─── RECORDS SUPPLIED
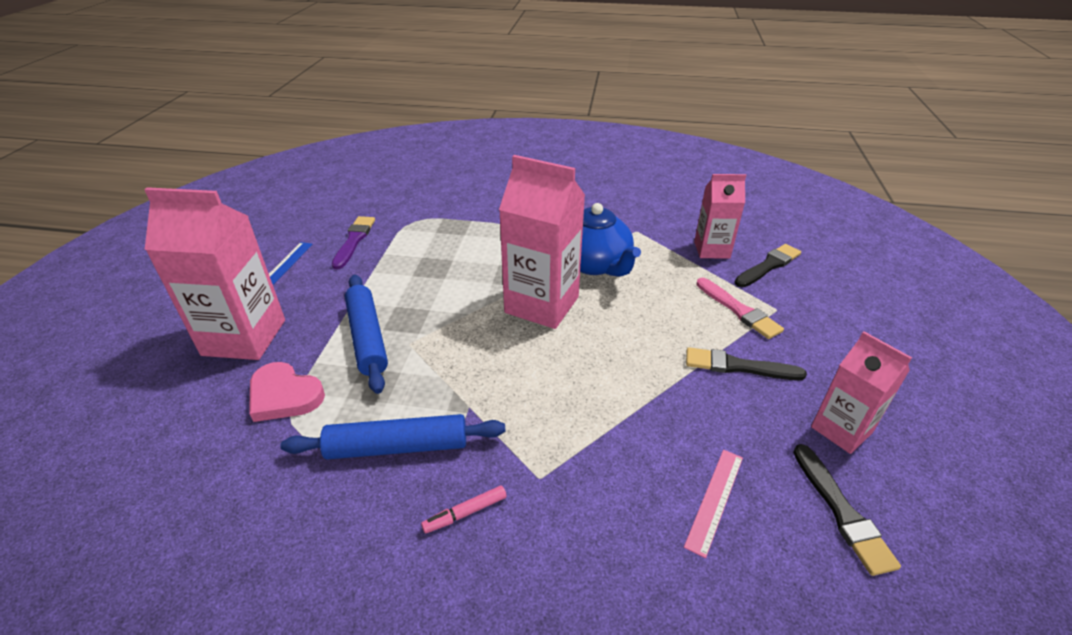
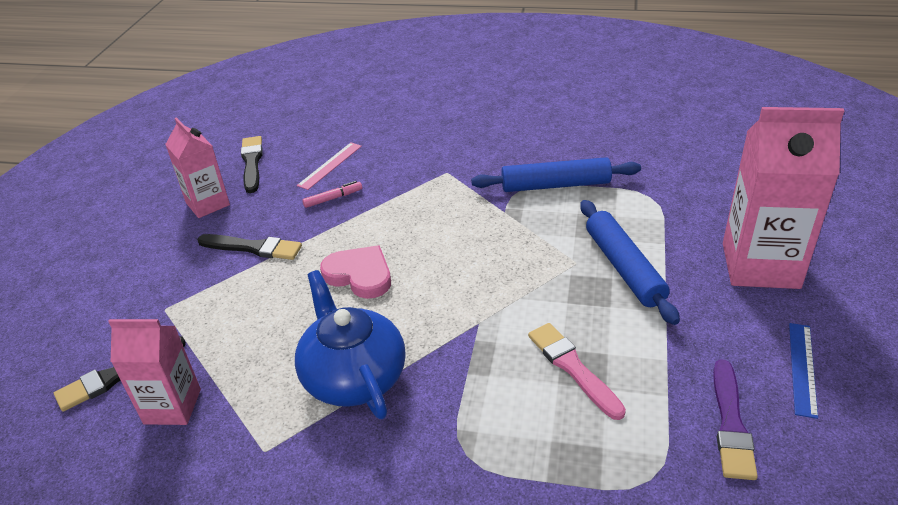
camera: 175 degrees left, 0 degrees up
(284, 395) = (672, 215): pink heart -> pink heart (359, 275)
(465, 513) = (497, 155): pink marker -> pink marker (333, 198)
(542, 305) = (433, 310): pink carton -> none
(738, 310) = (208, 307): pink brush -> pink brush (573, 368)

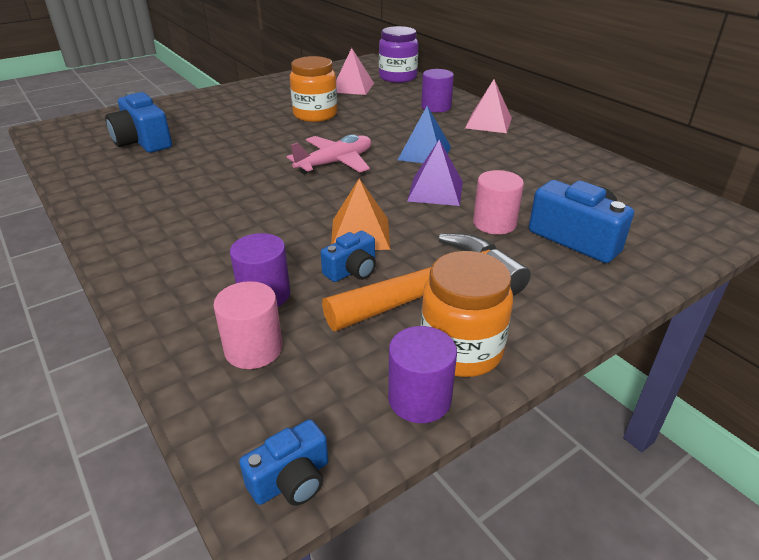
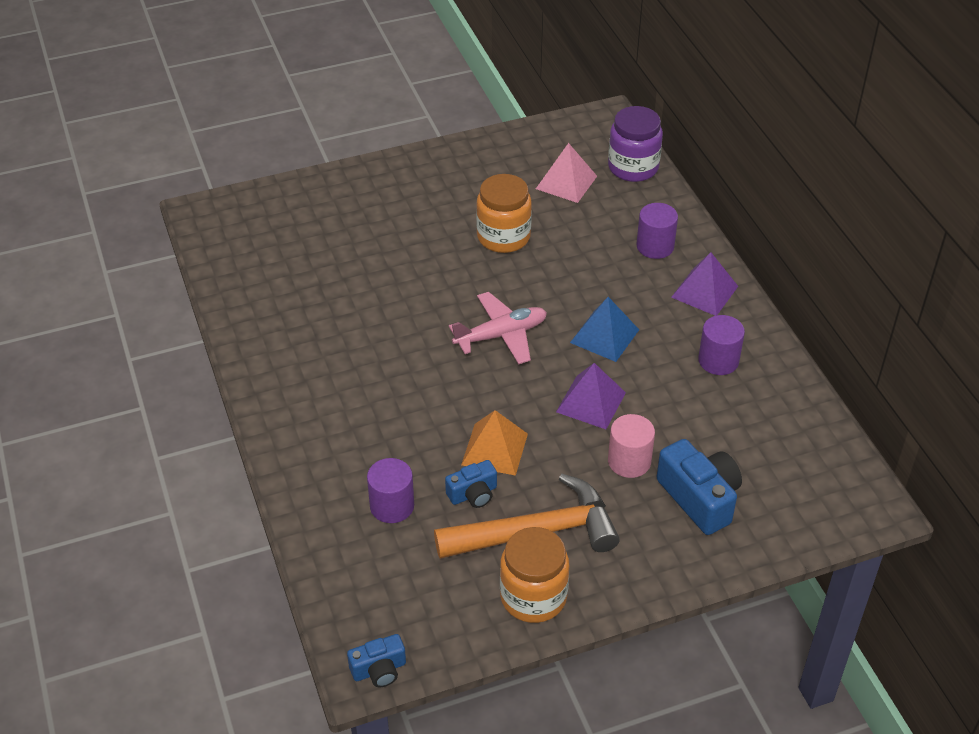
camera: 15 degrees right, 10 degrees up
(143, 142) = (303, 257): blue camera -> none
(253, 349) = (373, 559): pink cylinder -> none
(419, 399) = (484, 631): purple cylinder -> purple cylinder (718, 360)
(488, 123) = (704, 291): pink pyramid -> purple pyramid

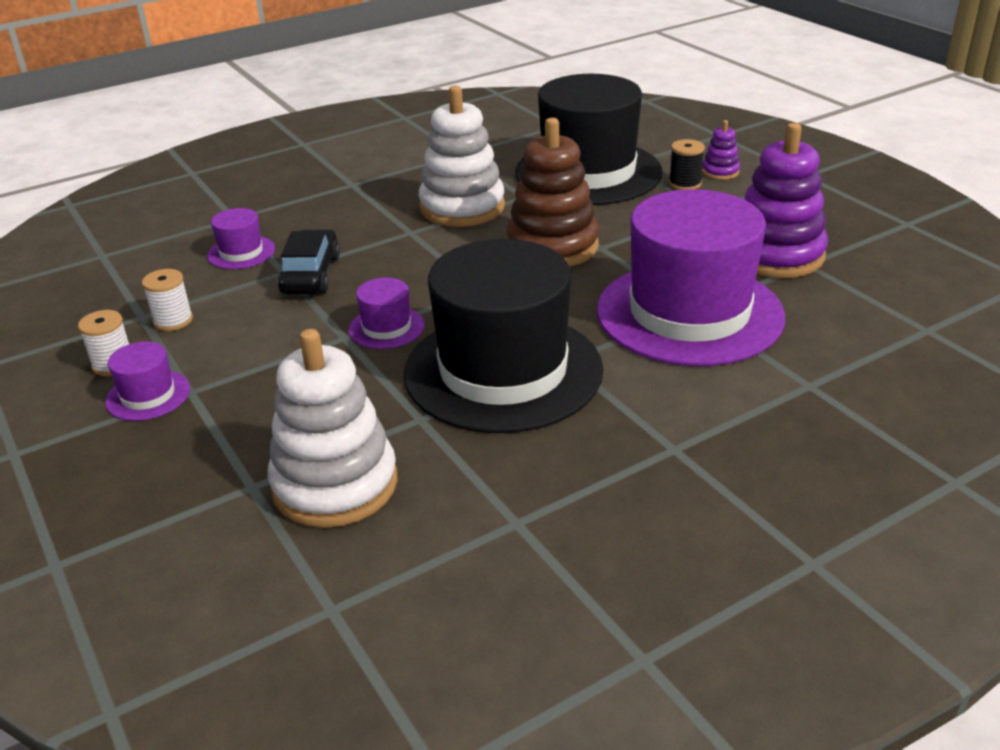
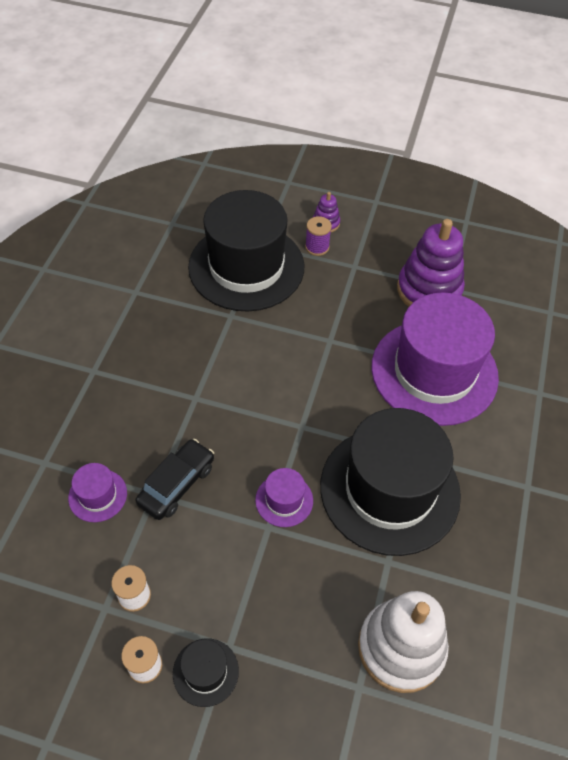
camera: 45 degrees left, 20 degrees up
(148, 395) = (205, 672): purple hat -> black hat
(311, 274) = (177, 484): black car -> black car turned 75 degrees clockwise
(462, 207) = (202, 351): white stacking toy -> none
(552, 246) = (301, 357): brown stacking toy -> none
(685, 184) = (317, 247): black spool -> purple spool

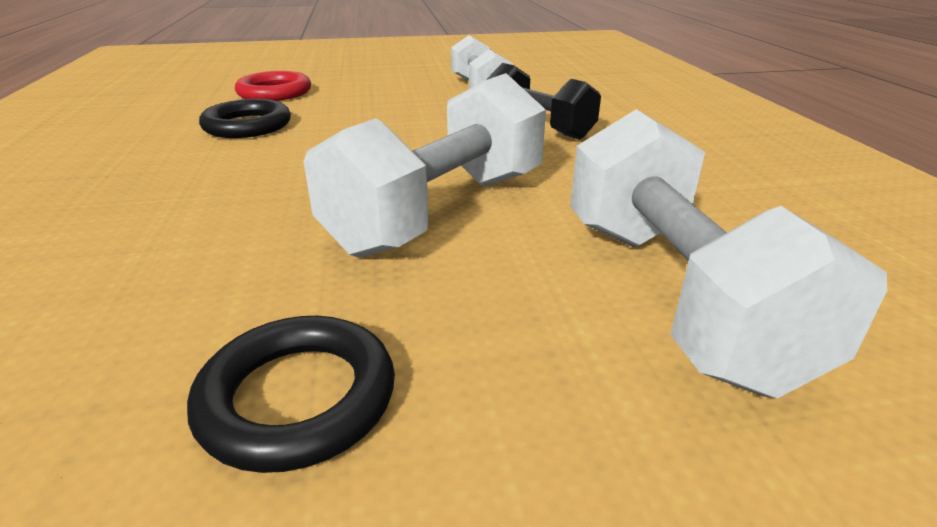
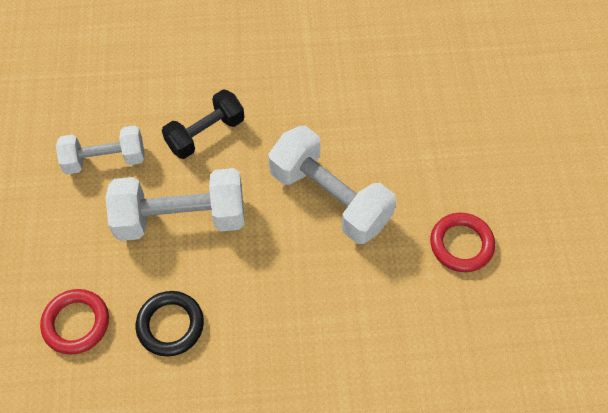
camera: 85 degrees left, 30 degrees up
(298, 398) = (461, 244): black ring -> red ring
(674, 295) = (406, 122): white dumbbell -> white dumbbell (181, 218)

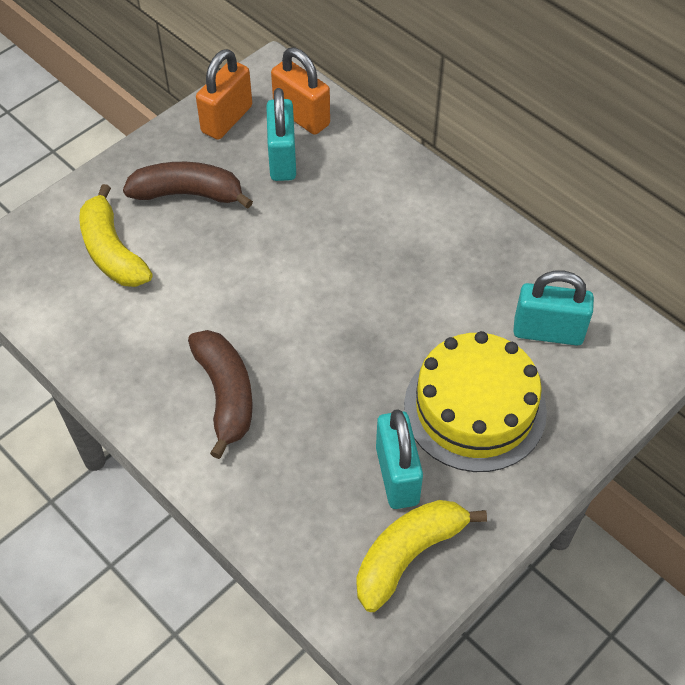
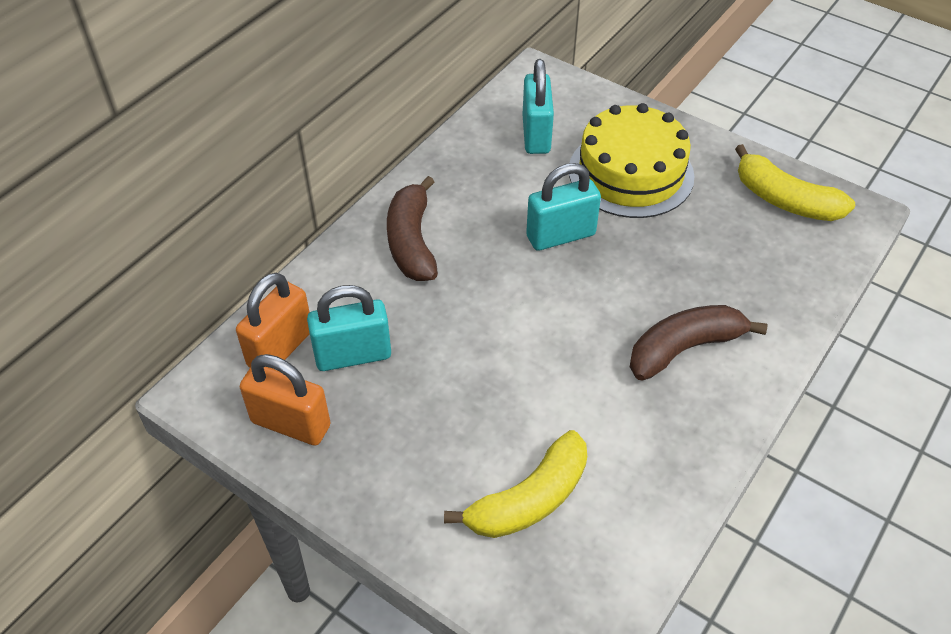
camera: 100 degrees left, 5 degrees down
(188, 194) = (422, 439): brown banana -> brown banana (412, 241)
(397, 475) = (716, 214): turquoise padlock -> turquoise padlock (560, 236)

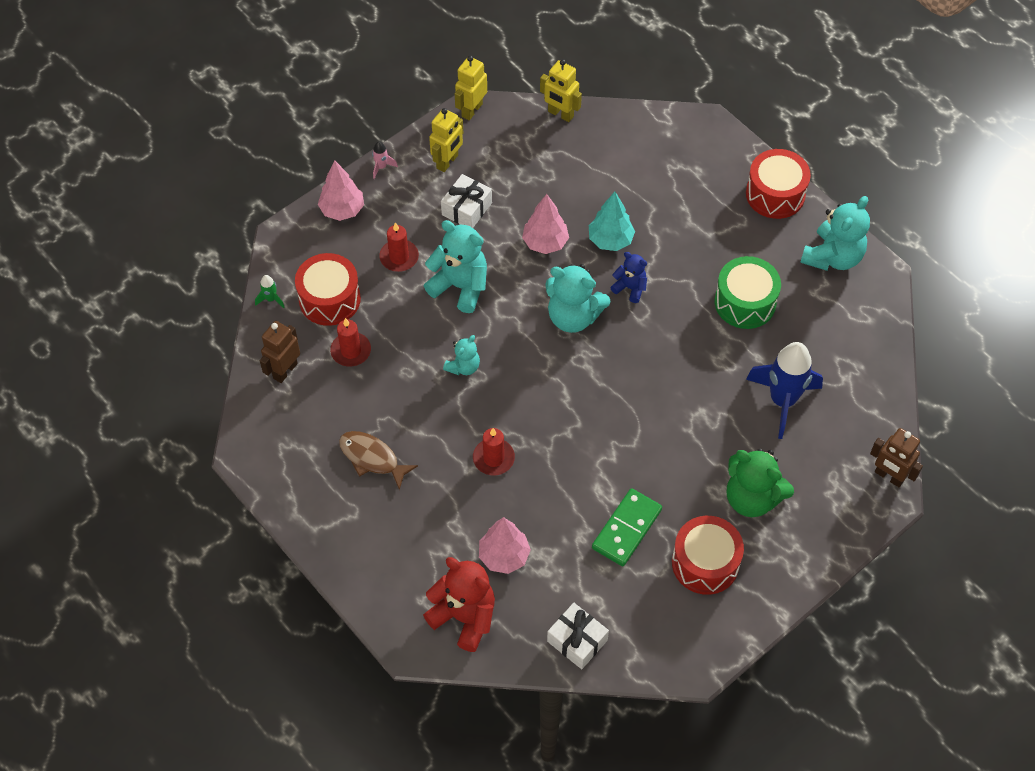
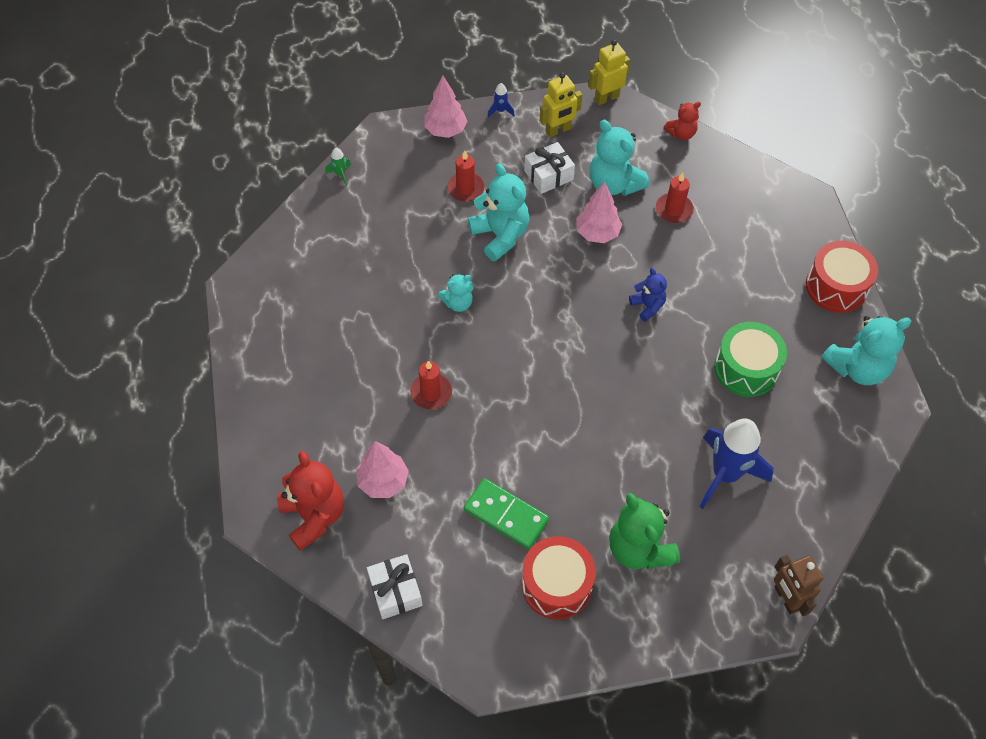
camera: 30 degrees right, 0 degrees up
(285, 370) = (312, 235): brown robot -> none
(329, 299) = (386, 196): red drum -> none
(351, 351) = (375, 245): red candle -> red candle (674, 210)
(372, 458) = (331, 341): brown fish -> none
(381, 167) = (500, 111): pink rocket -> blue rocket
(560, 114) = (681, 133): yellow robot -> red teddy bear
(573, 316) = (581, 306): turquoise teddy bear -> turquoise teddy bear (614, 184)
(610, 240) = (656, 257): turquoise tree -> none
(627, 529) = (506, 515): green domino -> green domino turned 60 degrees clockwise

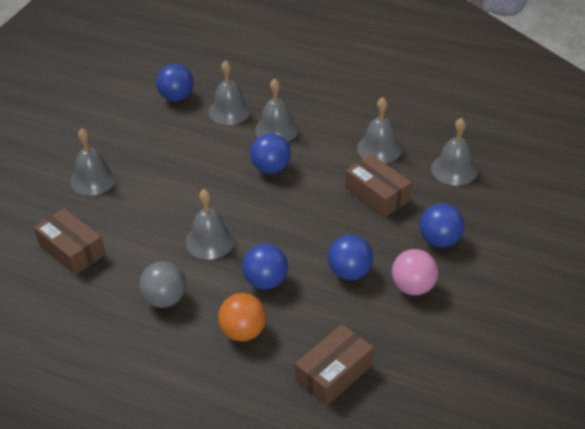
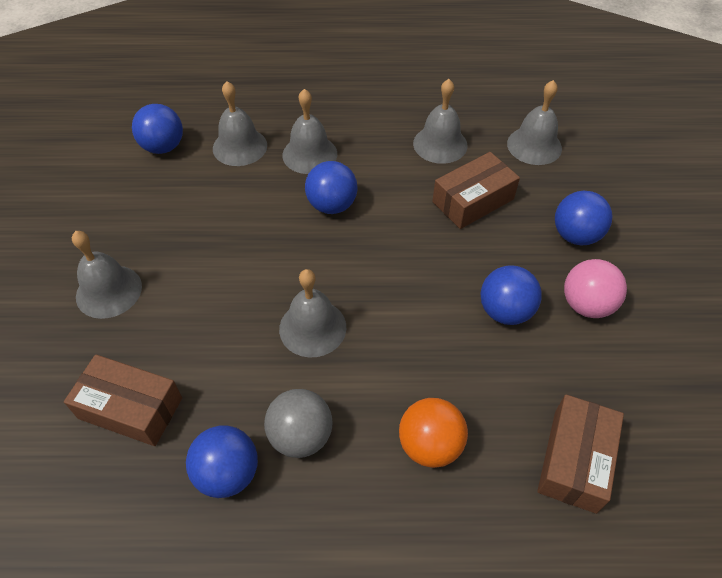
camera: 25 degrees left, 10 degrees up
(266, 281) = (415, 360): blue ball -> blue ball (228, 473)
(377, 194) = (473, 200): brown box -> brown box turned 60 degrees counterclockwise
──────
YOUR OBJECTIVE:
Starting from the records above, filter out all lines except those containing the word "camera".

EXPECTED OUTPUT:
camera: 175 degrees left, 0 degrees up
camera: 15 degrees right, 10 degrees up
(143, 142) = (303, 257): blue camera -> none
camera: 45 degrees left, 20 degrees up
camera: 85 degrees left, 30 degrees up
camera: 100 degrees left, 5 degrees down
camera: 30 degrees right, 0 degrees up
camera: 25 degrees left, 10 degrees up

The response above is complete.